Data extracted from a collection:
###
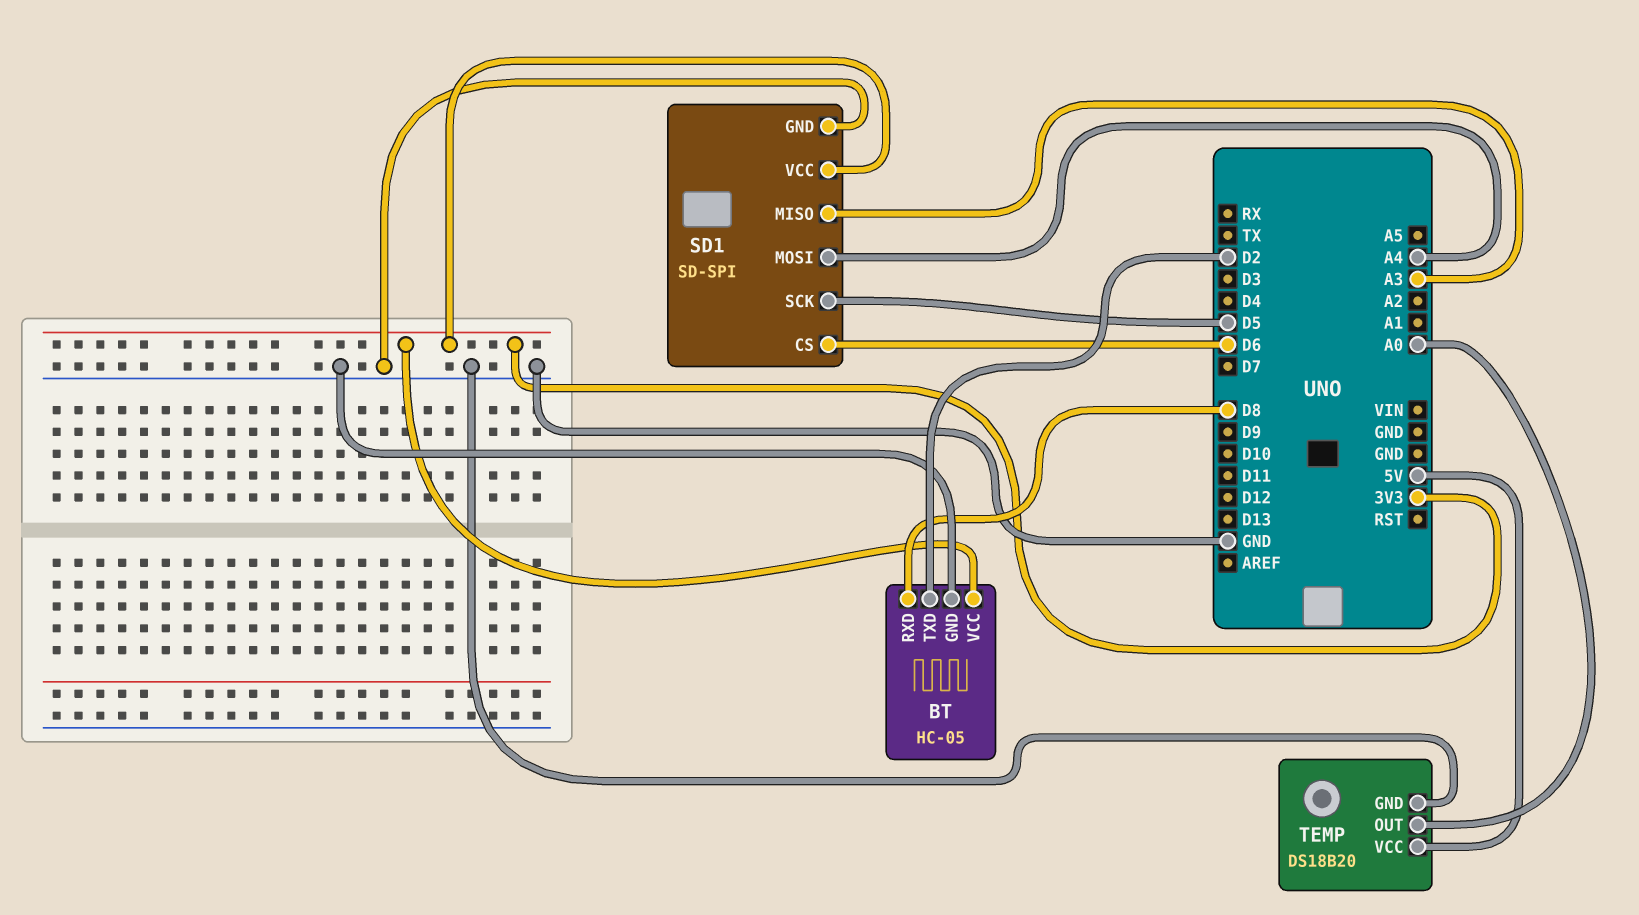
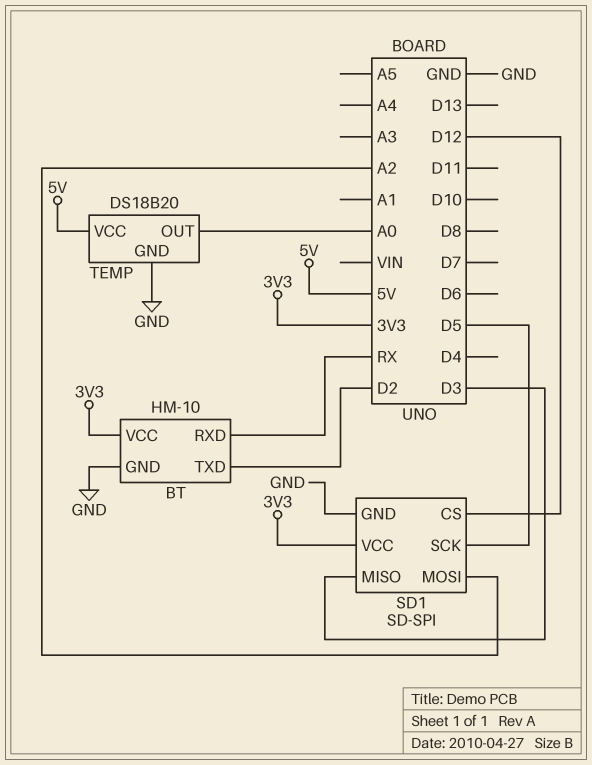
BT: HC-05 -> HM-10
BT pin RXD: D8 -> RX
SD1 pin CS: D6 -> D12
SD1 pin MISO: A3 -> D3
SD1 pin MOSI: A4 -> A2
###
→ **EXERCISE**
Can the entries above be repeated exactly, without their pictures?

→ **FINAL ANSWER**
BT: HC-05 -> HM-10
BT pin RXD: D8 -> RX
SD1 pin CS: D6 -> D12
SD1 pin MISO: A3 -> D3
SD1 pin MOSI: A4 -> A2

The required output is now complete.